▸ **What you will do**:
Entries below include pictures. Output exactly the lines from the one with "IC205: AND CD4081" down to the one with "IC210: AND CD4081", both ends included, and leave the pictures out.

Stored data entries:
━━━━━━━━━━

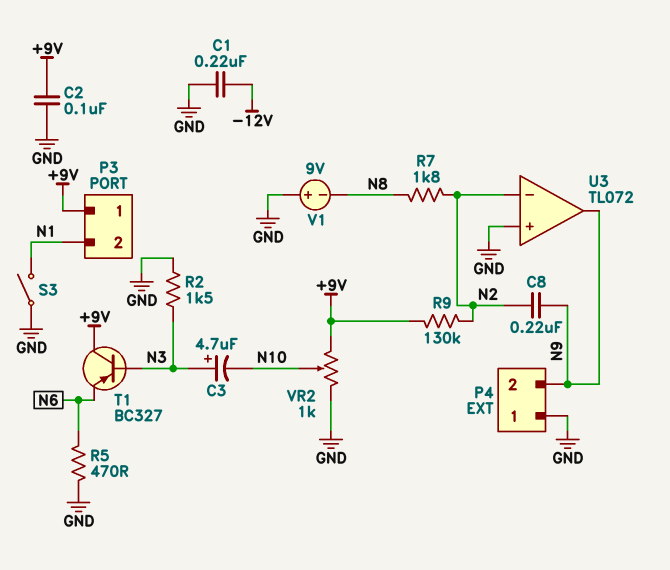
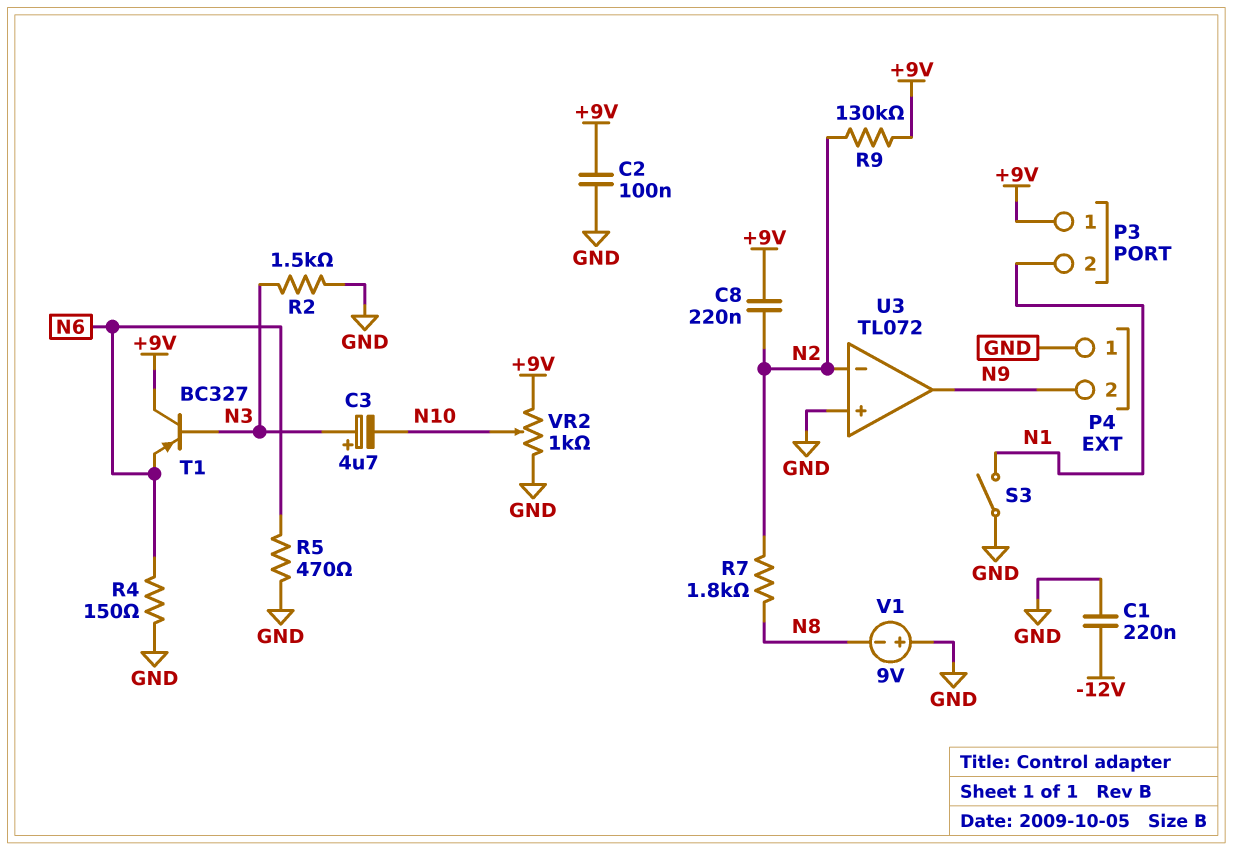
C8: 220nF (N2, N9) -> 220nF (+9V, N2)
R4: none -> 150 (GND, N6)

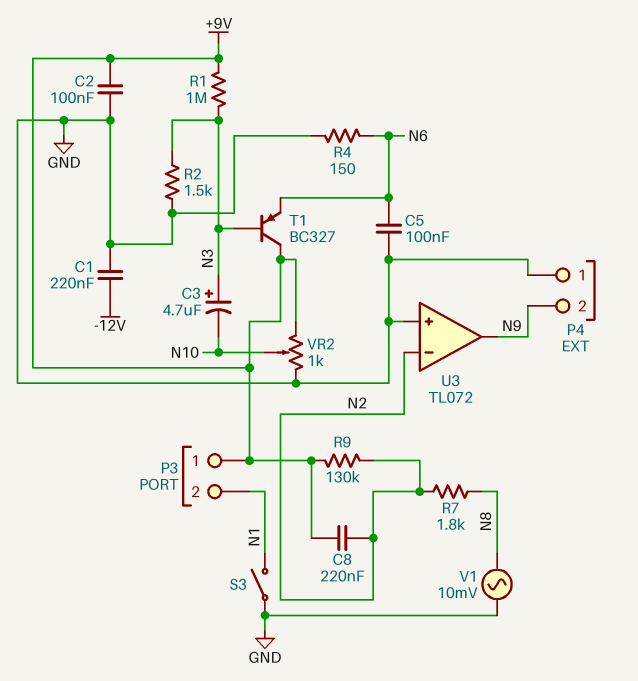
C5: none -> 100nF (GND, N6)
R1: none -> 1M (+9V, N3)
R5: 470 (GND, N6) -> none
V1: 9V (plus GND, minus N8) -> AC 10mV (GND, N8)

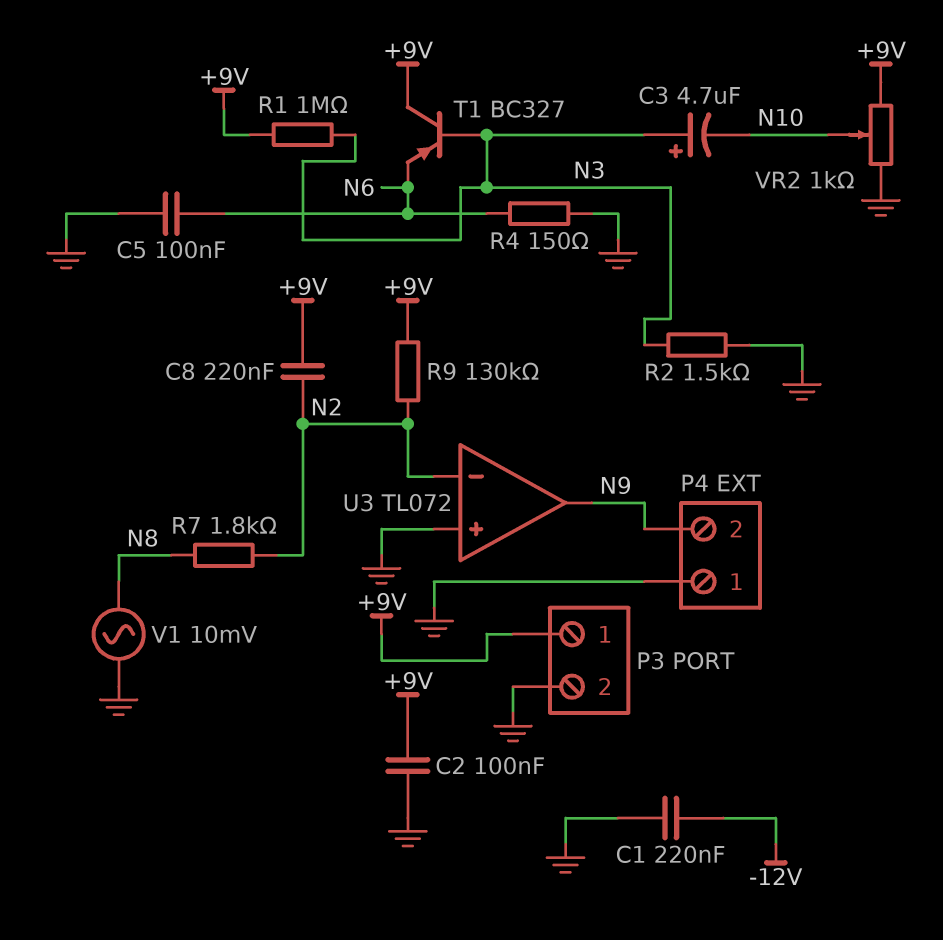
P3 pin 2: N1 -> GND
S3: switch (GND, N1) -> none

━━━━━━━━━━

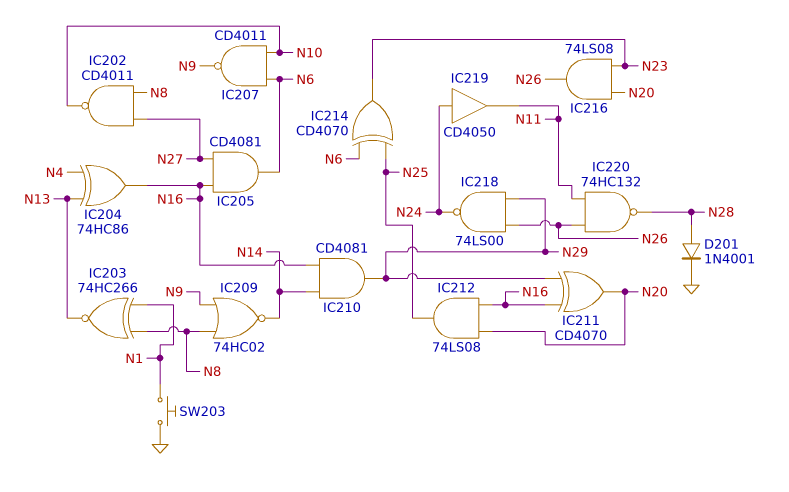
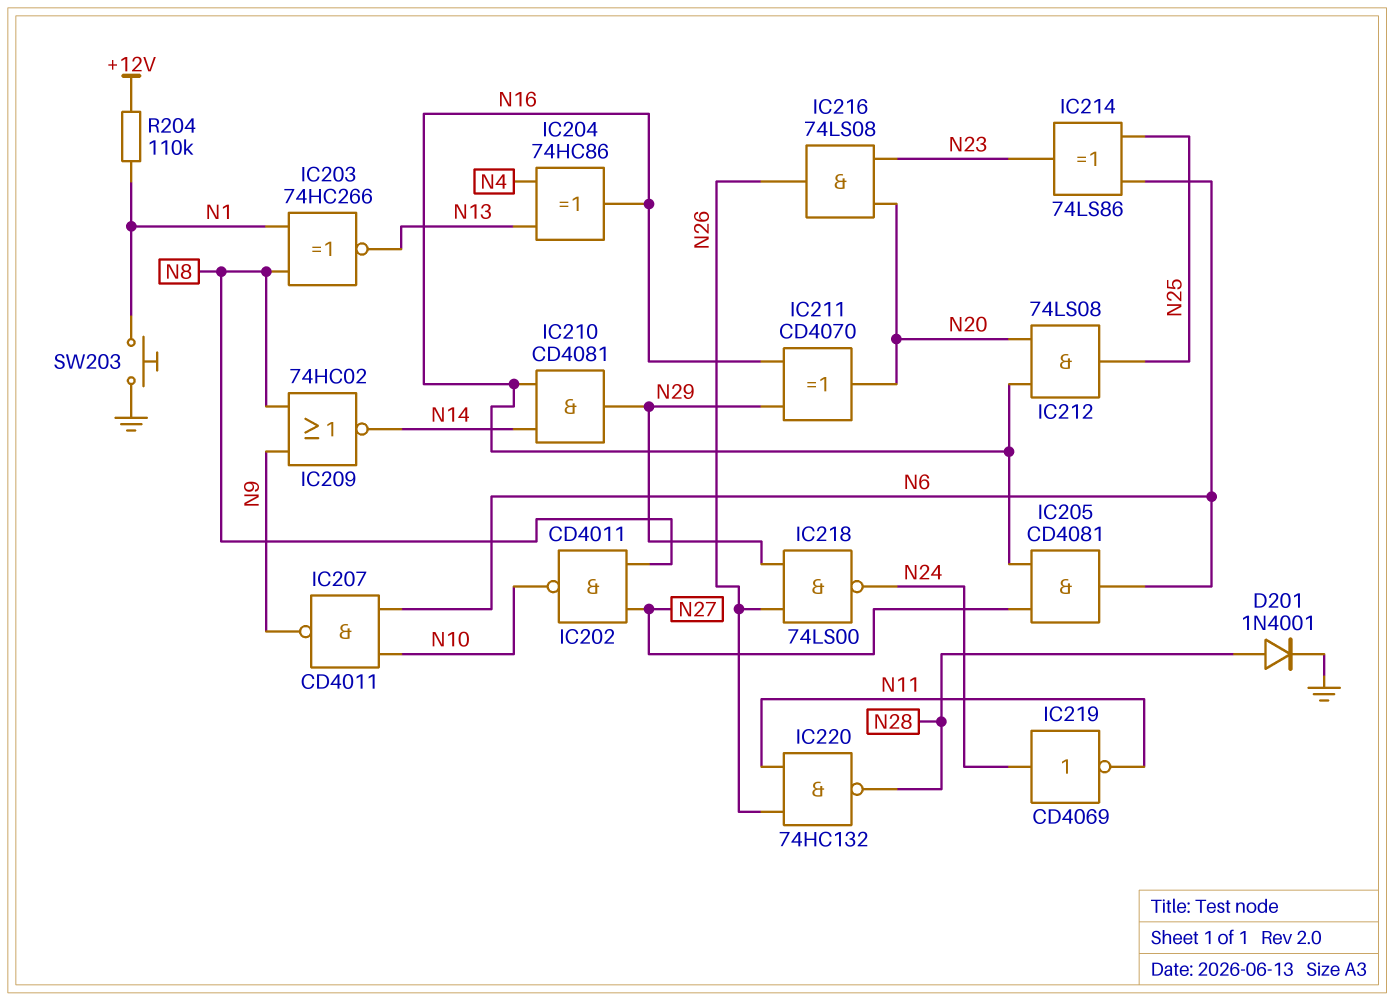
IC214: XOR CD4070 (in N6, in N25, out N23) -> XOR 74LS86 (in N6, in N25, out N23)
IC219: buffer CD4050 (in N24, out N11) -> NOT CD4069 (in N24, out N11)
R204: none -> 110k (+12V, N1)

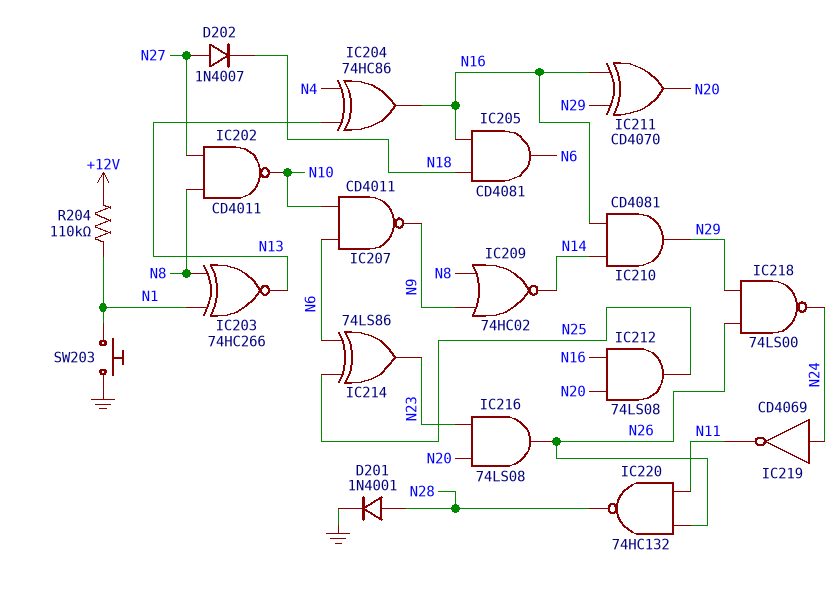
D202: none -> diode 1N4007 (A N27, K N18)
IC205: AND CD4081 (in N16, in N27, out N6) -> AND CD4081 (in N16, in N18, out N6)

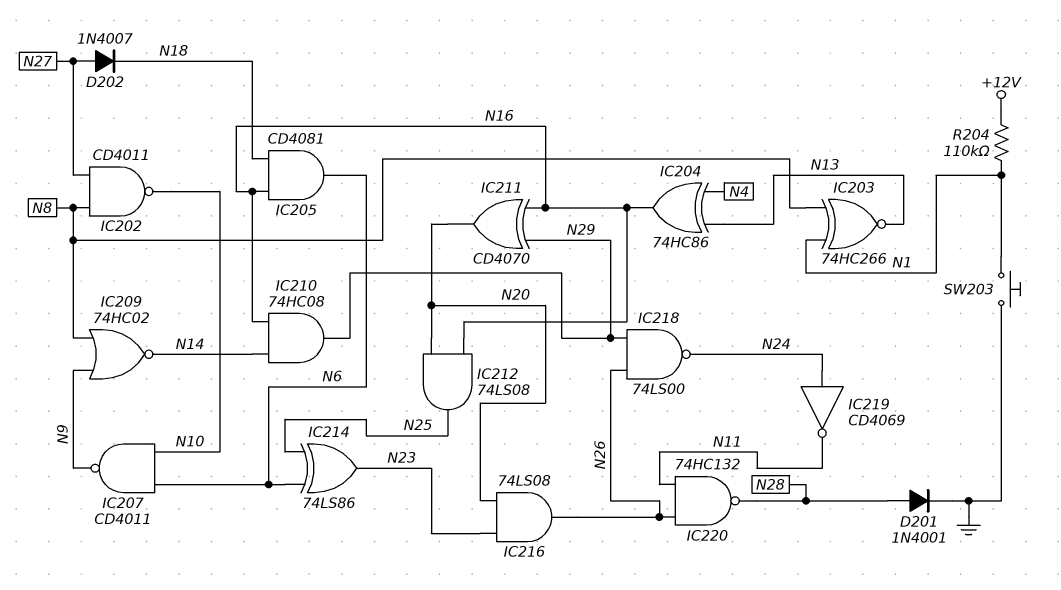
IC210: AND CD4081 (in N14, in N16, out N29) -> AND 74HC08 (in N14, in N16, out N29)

━━━━━━━━━━

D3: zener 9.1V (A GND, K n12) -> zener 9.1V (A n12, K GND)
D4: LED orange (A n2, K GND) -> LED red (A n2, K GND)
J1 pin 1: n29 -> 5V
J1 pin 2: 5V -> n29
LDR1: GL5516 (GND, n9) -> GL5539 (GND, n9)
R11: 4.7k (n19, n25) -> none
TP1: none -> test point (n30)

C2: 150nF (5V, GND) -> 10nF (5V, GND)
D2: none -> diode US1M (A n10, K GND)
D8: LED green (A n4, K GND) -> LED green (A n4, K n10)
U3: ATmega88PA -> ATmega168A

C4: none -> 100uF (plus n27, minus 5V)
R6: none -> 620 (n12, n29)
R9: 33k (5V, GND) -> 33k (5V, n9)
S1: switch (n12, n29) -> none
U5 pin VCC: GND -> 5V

━━━━━━━━━━

▸ **Completed task**:
IC205: AND CD4081 (in N16, in N27, out N6) -> AND CD4081 (in N16, in N18, out N6)

IC210: AND CD4081 (in N14, in N16, out N29) -> AND 74HC08 (in N14, in N16, out N29)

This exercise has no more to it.